(Study material):
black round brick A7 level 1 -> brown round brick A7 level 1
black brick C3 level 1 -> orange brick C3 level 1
...
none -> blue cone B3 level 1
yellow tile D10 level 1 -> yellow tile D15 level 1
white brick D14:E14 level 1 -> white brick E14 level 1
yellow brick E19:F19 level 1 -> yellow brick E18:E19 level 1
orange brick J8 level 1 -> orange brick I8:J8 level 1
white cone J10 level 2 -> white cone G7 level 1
--
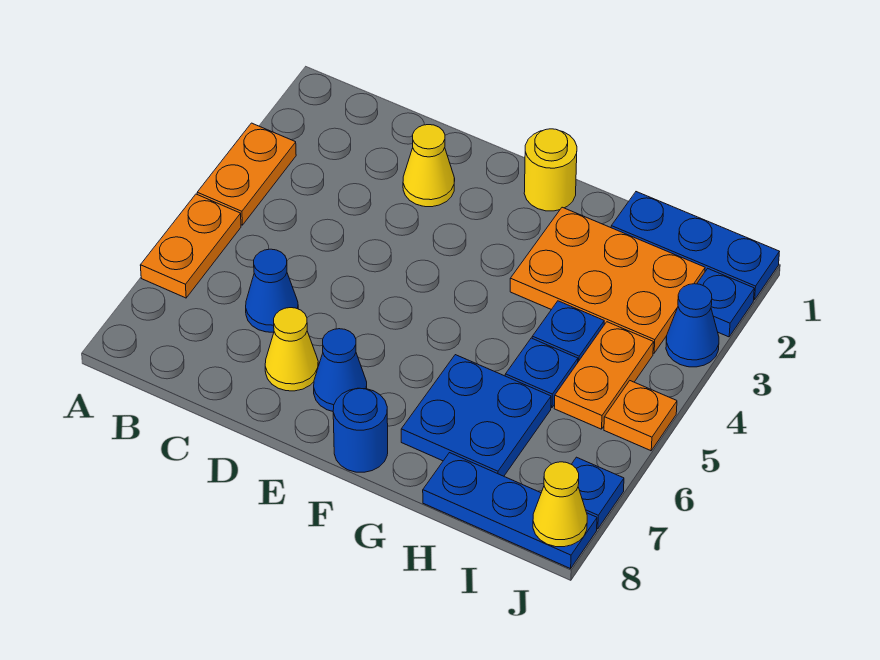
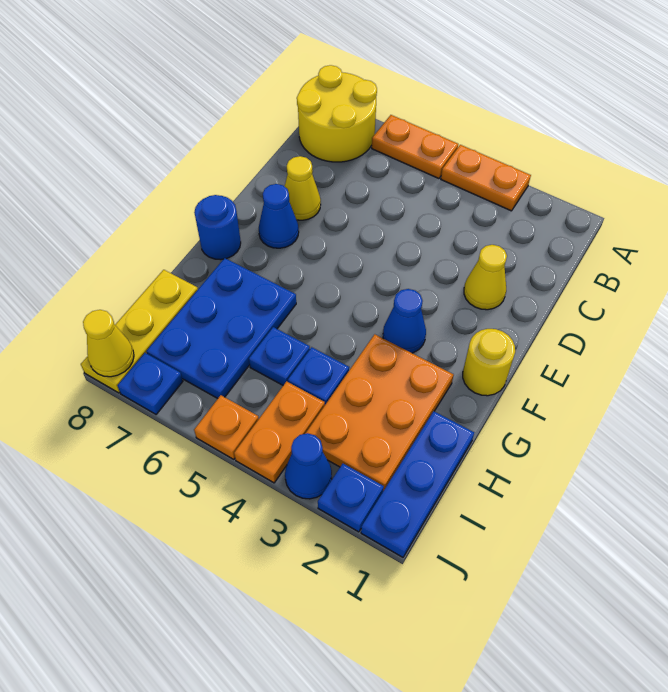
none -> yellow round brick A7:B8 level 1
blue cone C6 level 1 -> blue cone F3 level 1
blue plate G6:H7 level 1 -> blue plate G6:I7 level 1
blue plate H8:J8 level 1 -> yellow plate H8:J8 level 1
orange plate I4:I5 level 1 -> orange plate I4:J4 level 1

(Work to complete):
Start with the line above that contains "white brick D14:E14" and end with the line that contains "white cone J10". Write out those lines exactly, and only those.

(Solution to this problem):
white brick D14:E14 level 1 -> white brick E14 level 1
yellow brick E19:F19 level 1 -> yellow brick E18:E19 level 1
orange brick J8 level 1 -> orange brick I8:J8 level 1
white cone J10 level 2 -> white cone G7 level 1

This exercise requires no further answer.